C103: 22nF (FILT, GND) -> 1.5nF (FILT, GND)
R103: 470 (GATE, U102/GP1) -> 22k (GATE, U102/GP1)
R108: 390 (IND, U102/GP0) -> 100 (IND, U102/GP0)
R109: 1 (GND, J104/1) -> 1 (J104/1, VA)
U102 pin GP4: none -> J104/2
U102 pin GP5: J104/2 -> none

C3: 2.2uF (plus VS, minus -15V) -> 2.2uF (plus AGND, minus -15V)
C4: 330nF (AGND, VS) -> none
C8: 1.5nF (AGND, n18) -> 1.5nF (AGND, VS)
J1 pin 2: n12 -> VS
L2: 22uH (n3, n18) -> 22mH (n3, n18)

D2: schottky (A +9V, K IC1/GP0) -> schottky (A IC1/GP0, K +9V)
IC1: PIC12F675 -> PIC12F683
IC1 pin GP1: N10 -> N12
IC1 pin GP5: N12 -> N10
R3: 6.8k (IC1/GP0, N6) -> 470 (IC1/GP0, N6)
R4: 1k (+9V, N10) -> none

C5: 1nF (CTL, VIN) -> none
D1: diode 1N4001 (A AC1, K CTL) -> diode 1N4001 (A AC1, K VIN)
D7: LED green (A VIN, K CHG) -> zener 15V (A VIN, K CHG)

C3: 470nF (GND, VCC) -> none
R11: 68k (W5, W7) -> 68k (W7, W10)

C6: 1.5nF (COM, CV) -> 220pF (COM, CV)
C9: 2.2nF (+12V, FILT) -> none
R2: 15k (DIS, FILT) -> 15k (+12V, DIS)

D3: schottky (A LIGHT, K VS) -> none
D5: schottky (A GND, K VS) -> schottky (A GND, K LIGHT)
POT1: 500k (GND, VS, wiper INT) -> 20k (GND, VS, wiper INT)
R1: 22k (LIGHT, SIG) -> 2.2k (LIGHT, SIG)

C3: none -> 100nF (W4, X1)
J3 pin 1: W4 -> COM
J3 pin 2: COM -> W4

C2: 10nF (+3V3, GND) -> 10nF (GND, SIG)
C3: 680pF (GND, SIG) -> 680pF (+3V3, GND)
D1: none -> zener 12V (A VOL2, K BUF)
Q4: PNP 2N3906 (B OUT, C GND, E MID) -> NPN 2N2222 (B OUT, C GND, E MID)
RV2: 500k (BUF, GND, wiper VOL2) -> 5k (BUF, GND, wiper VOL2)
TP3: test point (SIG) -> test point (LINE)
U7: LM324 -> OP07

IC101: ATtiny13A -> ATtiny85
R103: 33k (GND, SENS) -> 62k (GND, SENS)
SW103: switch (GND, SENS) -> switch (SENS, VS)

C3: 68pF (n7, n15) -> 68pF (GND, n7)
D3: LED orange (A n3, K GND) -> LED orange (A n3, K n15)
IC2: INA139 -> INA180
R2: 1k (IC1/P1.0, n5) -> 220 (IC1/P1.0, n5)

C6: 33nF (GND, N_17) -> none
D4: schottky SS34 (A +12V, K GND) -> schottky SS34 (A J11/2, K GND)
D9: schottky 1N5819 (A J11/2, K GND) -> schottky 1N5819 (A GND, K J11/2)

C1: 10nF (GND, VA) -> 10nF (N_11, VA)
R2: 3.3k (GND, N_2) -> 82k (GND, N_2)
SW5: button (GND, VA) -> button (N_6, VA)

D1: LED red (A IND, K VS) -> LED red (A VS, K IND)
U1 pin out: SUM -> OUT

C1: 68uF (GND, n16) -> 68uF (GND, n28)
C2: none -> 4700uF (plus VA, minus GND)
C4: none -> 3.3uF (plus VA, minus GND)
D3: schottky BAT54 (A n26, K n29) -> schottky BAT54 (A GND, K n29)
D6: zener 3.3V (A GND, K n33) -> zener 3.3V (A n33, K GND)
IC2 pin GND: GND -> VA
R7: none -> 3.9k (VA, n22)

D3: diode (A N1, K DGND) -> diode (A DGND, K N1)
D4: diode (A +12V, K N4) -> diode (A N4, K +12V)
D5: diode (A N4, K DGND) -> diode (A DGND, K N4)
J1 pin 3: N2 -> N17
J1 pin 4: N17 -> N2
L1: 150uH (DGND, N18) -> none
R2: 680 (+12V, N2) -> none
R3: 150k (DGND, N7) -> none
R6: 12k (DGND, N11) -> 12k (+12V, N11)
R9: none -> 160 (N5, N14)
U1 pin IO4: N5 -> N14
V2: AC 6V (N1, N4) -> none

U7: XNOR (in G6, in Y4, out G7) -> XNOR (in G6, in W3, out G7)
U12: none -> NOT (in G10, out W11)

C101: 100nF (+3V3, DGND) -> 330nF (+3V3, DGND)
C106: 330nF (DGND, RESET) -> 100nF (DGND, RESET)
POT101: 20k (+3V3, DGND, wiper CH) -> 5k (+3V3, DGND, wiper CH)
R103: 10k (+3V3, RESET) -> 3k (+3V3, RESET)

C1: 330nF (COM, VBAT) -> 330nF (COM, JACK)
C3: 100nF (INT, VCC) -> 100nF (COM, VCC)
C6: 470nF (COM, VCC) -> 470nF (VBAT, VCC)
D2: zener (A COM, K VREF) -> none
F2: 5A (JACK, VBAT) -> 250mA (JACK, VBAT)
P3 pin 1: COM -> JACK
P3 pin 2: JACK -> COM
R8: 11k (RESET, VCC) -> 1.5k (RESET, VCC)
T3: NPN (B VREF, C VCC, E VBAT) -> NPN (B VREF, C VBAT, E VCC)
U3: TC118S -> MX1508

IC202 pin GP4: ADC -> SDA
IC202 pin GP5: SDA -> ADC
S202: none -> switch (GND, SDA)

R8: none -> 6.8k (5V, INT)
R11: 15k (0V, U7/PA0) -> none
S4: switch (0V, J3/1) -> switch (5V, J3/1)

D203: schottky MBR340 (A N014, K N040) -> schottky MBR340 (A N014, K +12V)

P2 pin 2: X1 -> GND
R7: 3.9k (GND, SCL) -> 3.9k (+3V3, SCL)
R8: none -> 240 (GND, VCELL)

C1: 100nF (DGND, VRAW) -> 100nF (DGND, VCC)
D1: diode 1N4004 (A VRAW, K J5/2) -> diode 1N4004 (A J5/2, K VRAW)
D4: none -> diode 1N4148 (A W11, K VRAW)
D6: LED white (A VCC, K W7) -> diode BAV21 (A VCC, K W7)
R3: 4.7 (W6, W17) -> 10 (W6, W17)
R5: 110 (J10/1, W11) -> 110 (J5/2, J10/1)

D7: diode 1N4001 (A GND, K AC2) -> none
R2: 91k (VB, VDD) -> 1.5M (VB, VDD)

** Exercise requirements **
For the lines above, output exactly those from the line containing "R3: 6.8k (IC1/GP0, N6) -> 470 (IC1/GP0, N6)" through the line containing "POT1: 500k (GND, VS, wiper", and skip the others.

** Written reply **
R3: 6.8k (IC1/GP0, N6) -> 470 (IC1/GP0, N6)
R4: 1k (+9V, N10) -> none

C5: 1nF (CTL, VIN) -> none
D1: diode 1N4001 (A AC1, K CTL) -> diode 1N4001 (A AC1, K VIN)
D7: LED green (A VIN, K CHG) -> zener 15V (A VIN, K CHG)

C3: 470nF (GND, VCC) -> none
R11: 68k (W5, W7) -> 68k (W7, W10)

C6: 1.5nF (COM, CV) -> 220pF (COM, CV)
C9: 2.2nF (+12V, FILT) -> none
R2: 15k (DIS, FILT) -> 15k (+12V, DIS)

D3: schottky (A LIGHT, K VS) -> none
D5: schottky (A GND, K VS) -> schottky (A GND, K LIGHT)
POT1: 500k (GND, VS, wiper INT) -> 20k (GND, VS, wiper INT)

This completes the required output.